* [Exercise instructions]: Set down only the lines from the one containing "turquoise glue stick: 4 -> 7" through the final line of the entries below, exactly as they stand, with no pictures.

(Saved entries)
*** Begin section ***

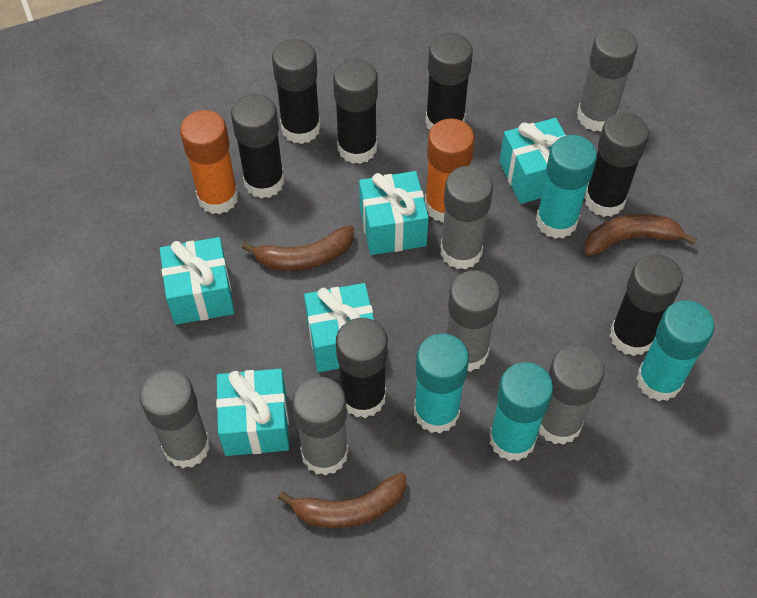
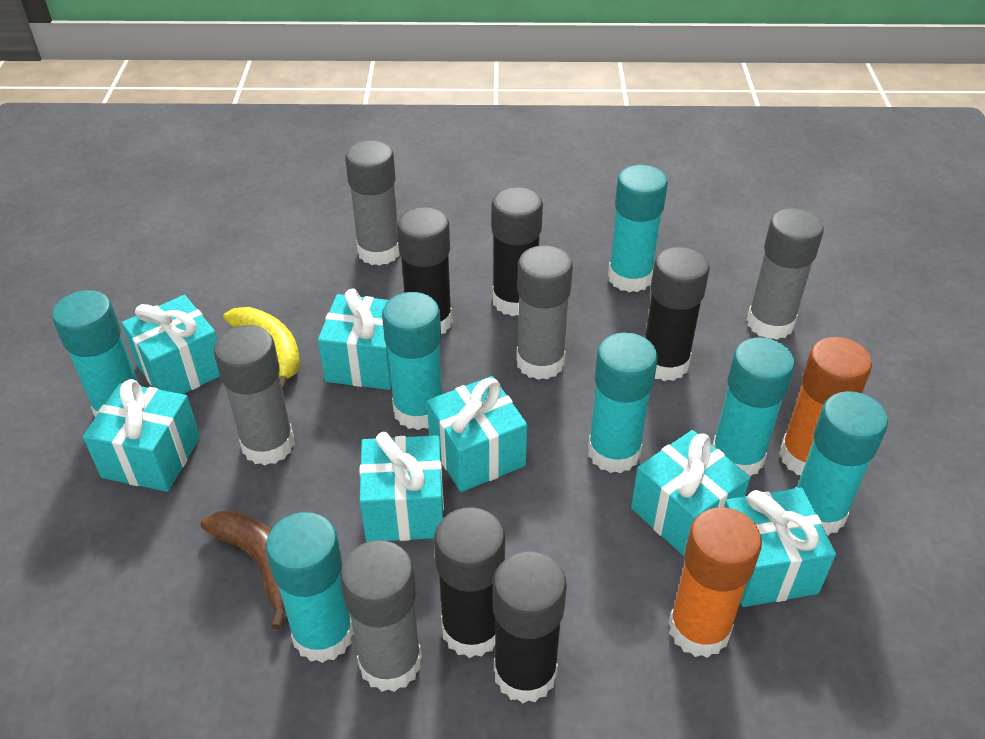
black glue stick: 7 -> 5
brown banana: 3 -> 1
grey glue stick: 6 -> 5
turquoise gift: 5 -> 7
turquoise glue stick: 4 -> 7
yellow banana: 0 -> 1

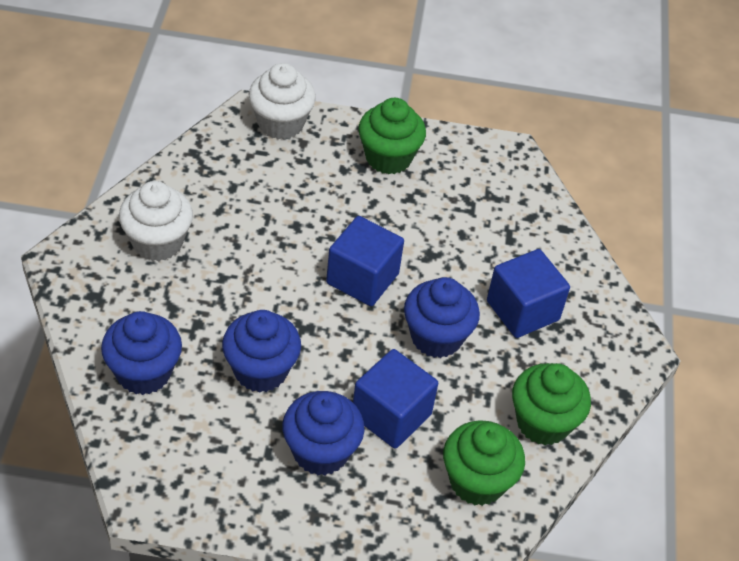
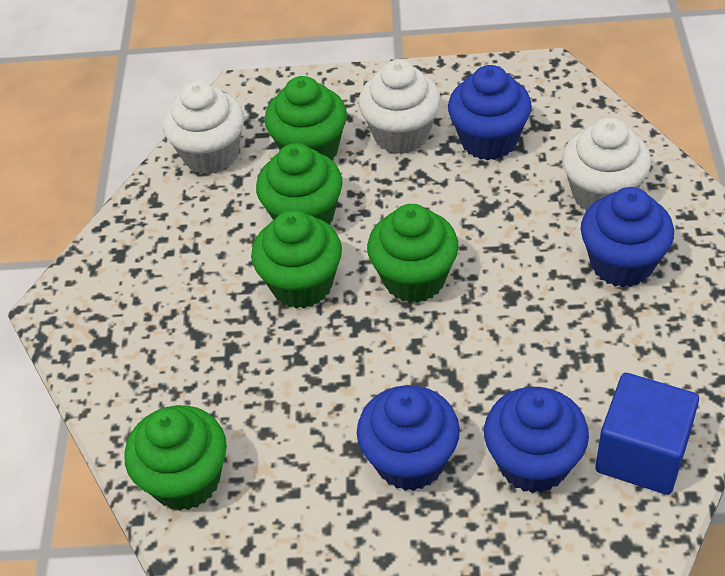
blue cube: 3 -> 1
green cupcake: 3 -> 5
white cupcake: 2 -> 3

*** End section ***

* [Result of the exercise]:
turquoise glue stick: 4 -> 7
yellow banana: 0 -> 1

blue cube: 3 -> 1
green cupcake: 3 -> 5
white cupcake: 2 -> 3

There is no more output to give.